───── DATA FOR THIS TASK

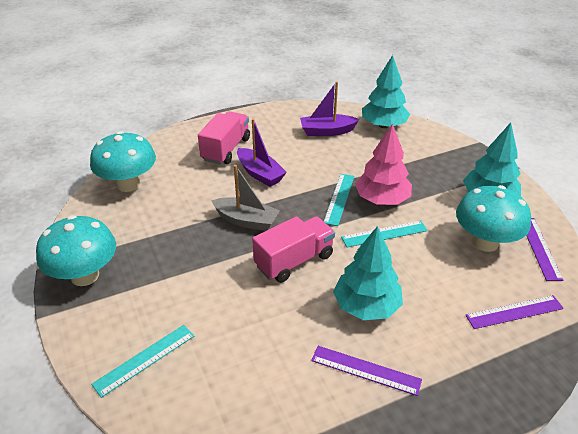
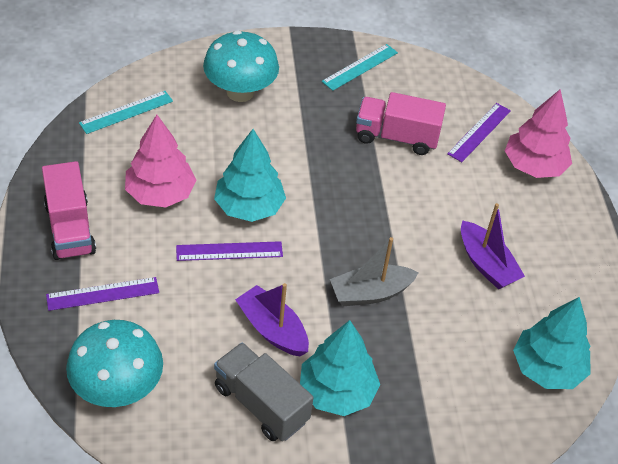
grey truck: 0 -> 1
pink tree: 1 -> 2
turquoise mushroom: 3 -> 2
turquoise ruler: 3 -> 2

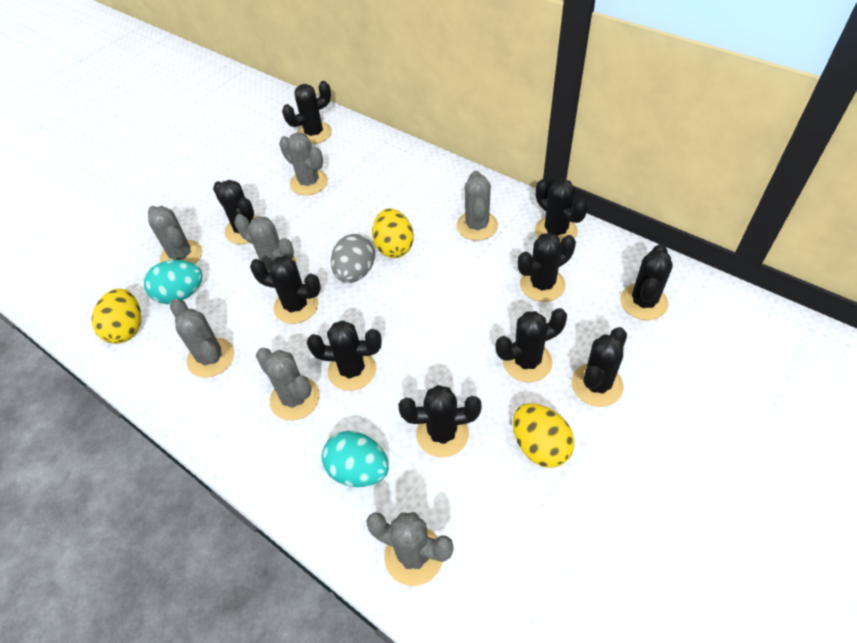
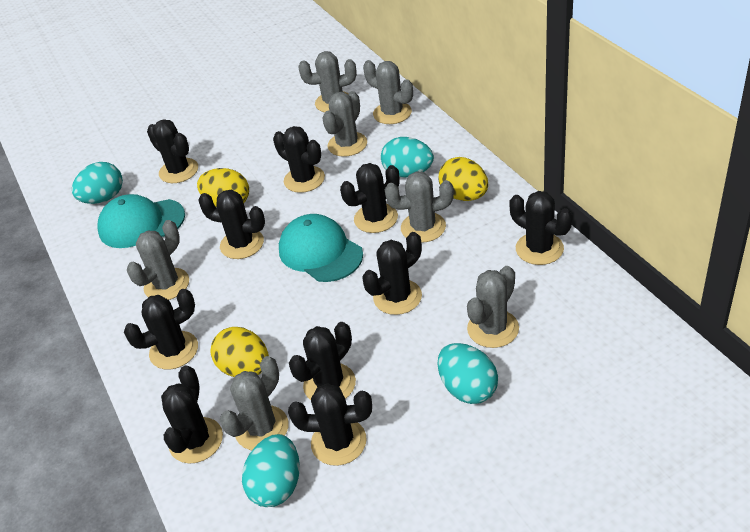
grey egg: 1 -> 0
turquoise cap: 0 -> 2
turquoise egg: 2 -> 4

──────────

◆ ASSIGNMENT
Each entry above should be written out verbatim, minus its pictures.

◆ ANSWER BELOW
grey truck: 0 -> 1
pink tree: 1 -> 2
turquoise mushroom: 3 -> 2
turquoise ruler: 3 -> 2

grey egg: 1 -> 0
turquoise cap: 0 -> 2
turquoise egg: 2 -> 4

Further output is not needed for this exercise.